#### [PROBLEM STATEMENT]
On every line of the listing, check for "blue"; copy the lines that have it.

#### [DATA SUPPLIED]
=== Section Start ===
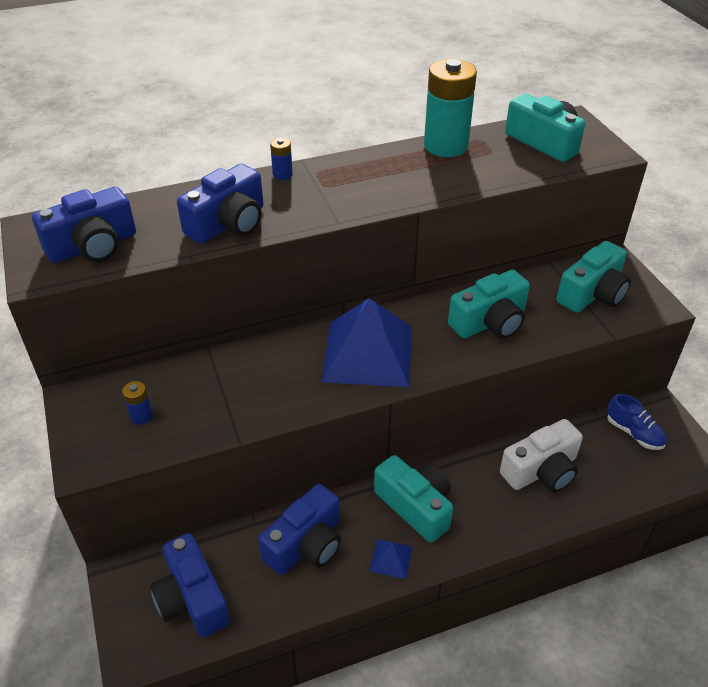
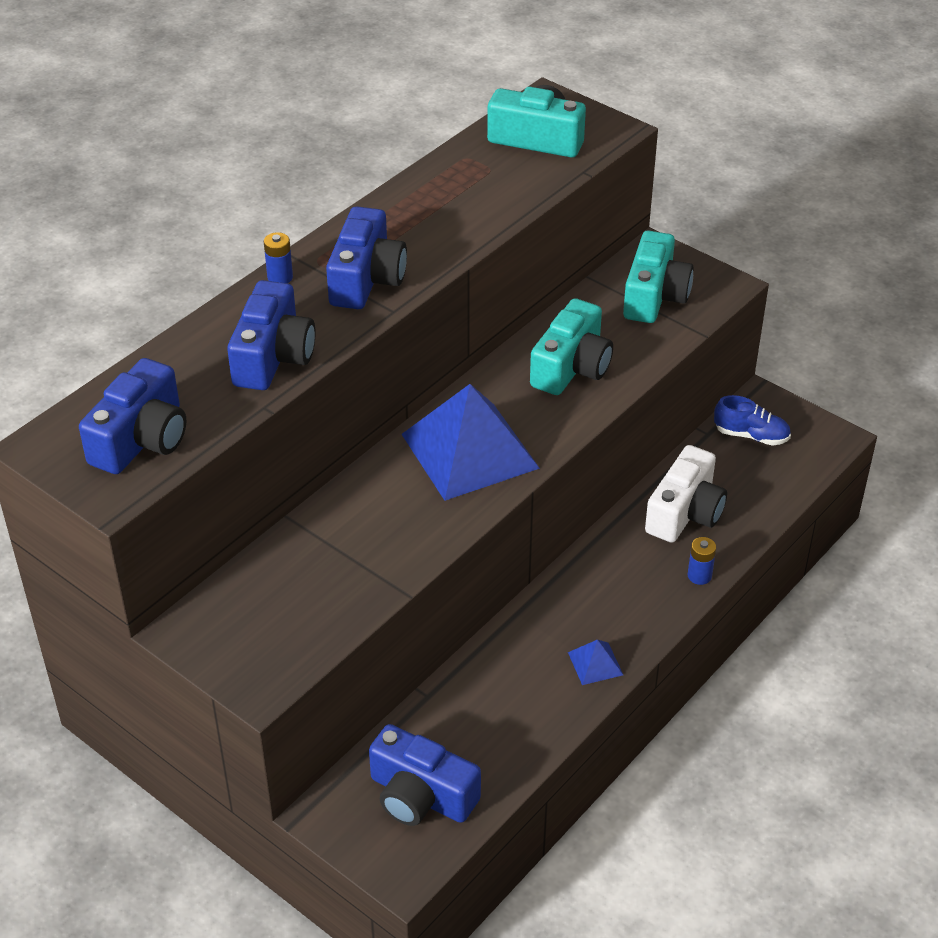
camera: 30 degrees left, 0 degrees up
(141, 416) = (278, 616): blue battery -> blue battery (699, 576)
(306, 544) = (498, 690): blue camera -> blue camera (366, 279)
(415, 506) = (584, 603): turquoise camera -> none
(445, 146) = (434, 179): turquoise battery -> none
=== Section End ===
#### [RESULT OF THE TASK]
(141, 416) = (278, 616): blue battery -> blue battery (699, 576)
(306, 544) = (498, 690): blue camera -> blue camera (366, 279)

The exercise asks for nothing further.